===== Input data

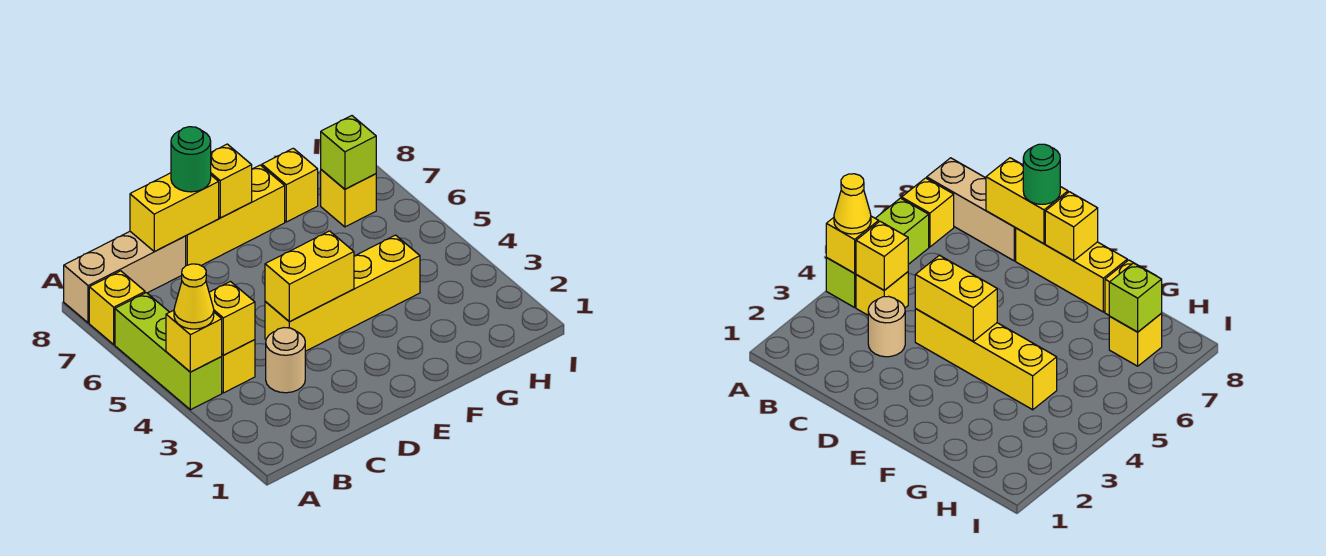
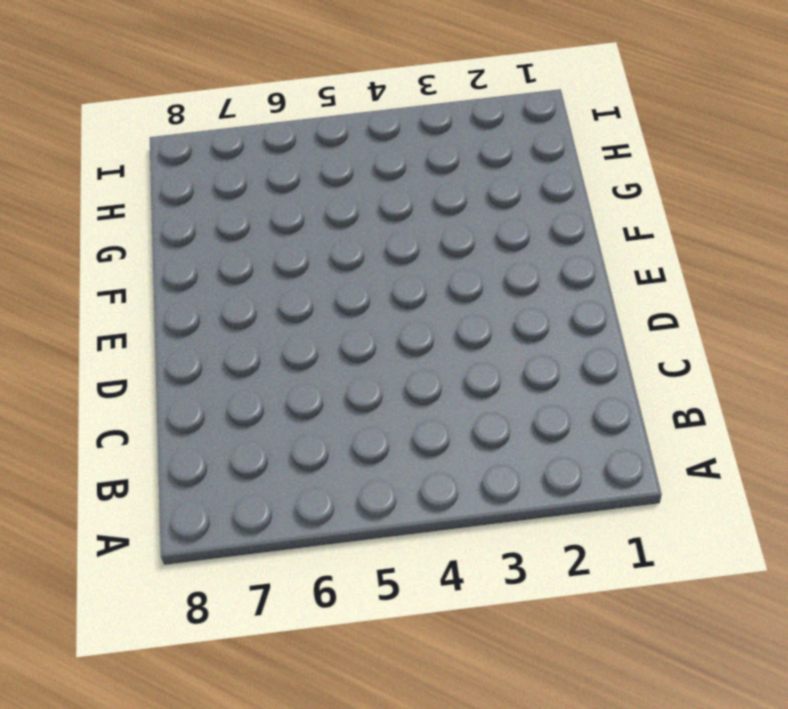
none -> lime brick A4:A6 level 1
none -> yellow brick A7 level 1
none -> tan brick A8:C8 level 1

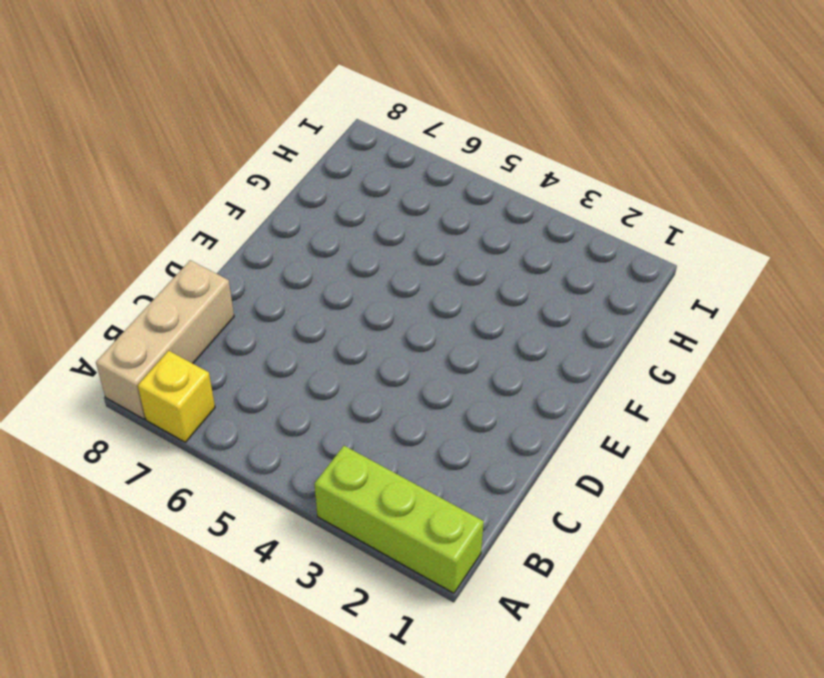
lime brick A1:A3 level 1 -> lime brick A4:A6 level 1
none -> yellow brick B4 level 1
none -> tan round brick C3 level 1
none -> yellow brick D4:G4 level 1

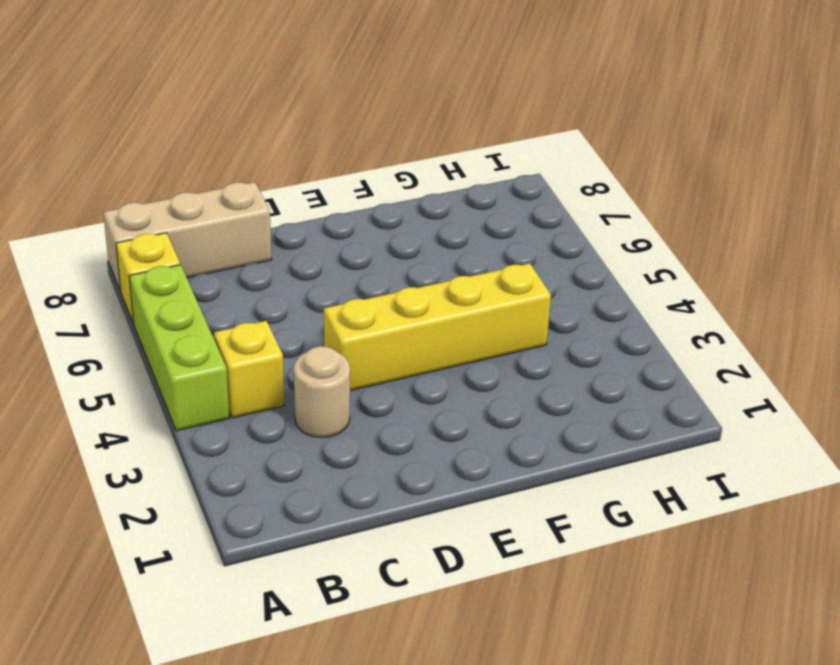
none -> yellow brick D8:F8 level 1
none -> yellow brick G8 level 1
none -> yellow brick H7 level 1

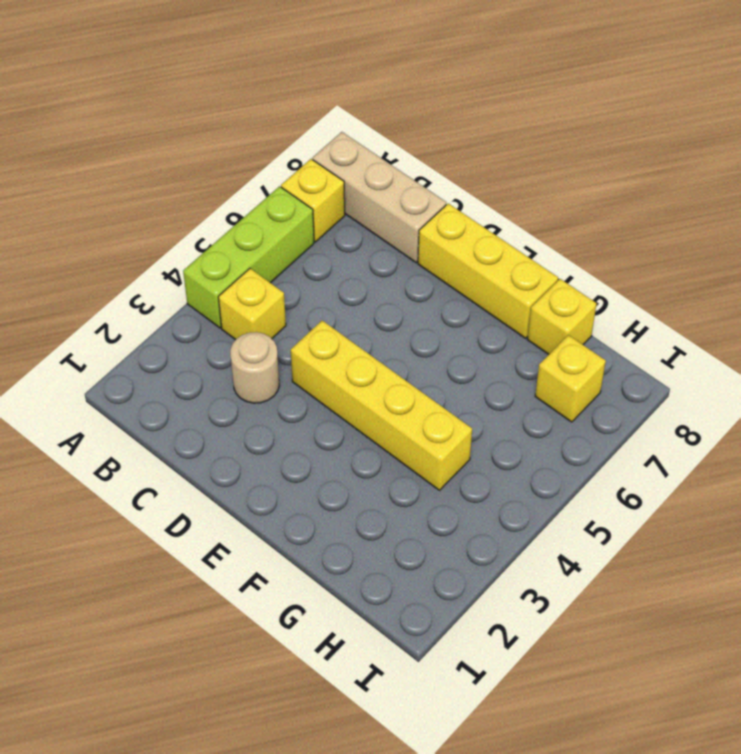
none -> yellow brick A4 level 2
none -> yellow brick B4 level 2
none -> yellow brick C8:D8 level 2

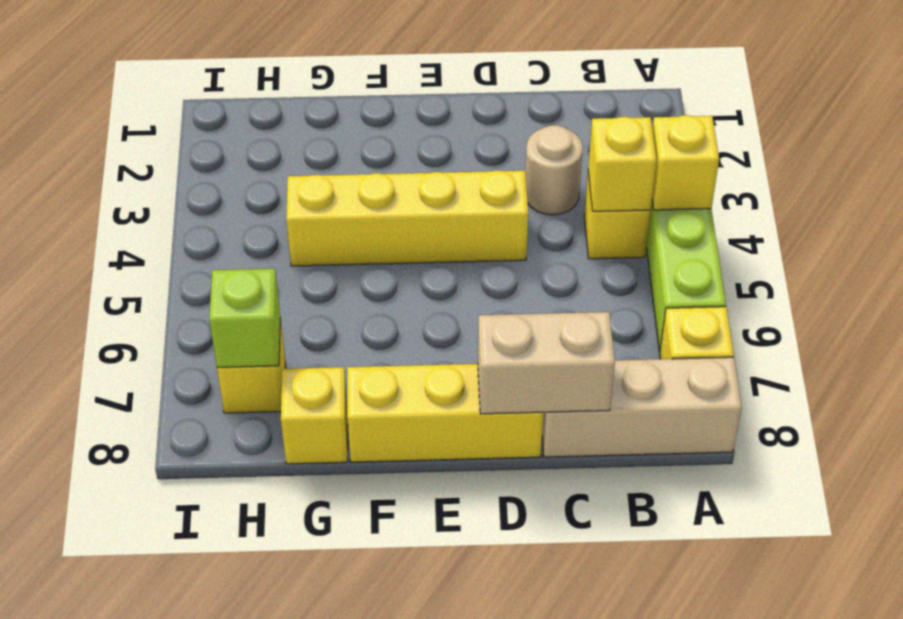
tan brick C8:D8 level 2 -> yellow brick C8:D8 level 2
none -> yellow brick D4:E4 level 2
none -> yellow brick E8 level 2
none -> yellow cone A4 level 3

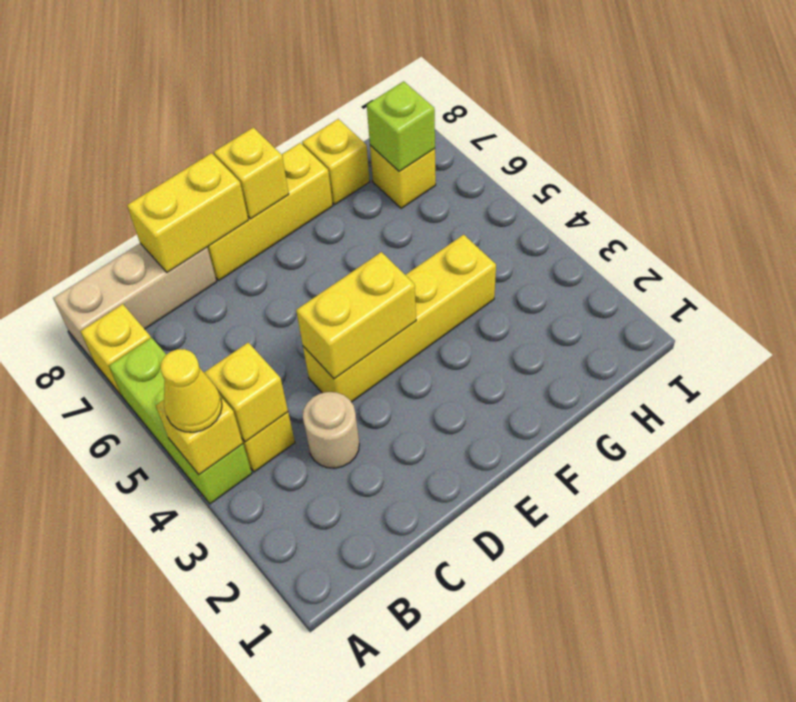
none -> green round brick D8 level 3

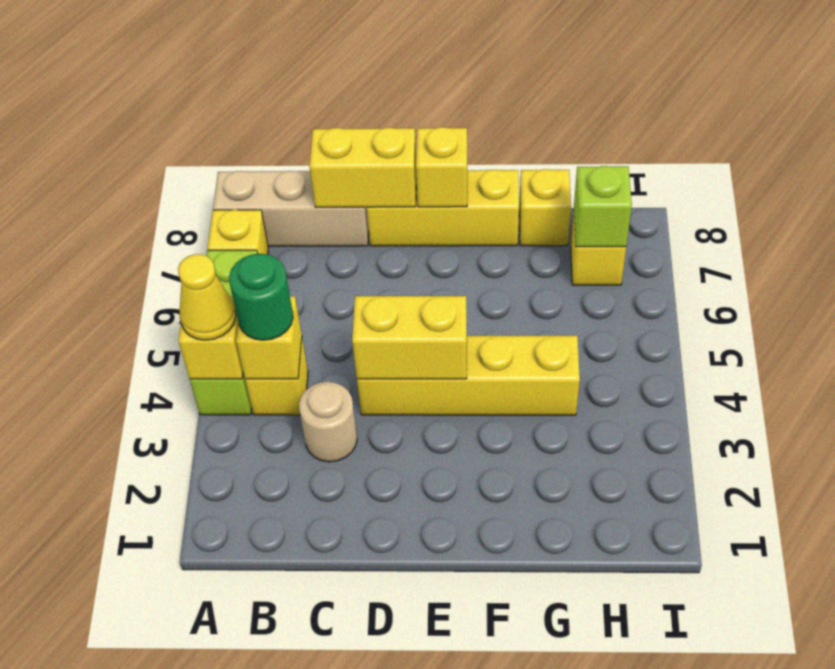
green round brick B4 level 3 -> green round brick D8 level 3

==========

▶ **What is being asked**: The response consists of the lines above that contain "green".

▶ **Result of the exercise**:
none -> green round brick D8 level 3
green round brick B4 level 3 -> green round brick D8 level 3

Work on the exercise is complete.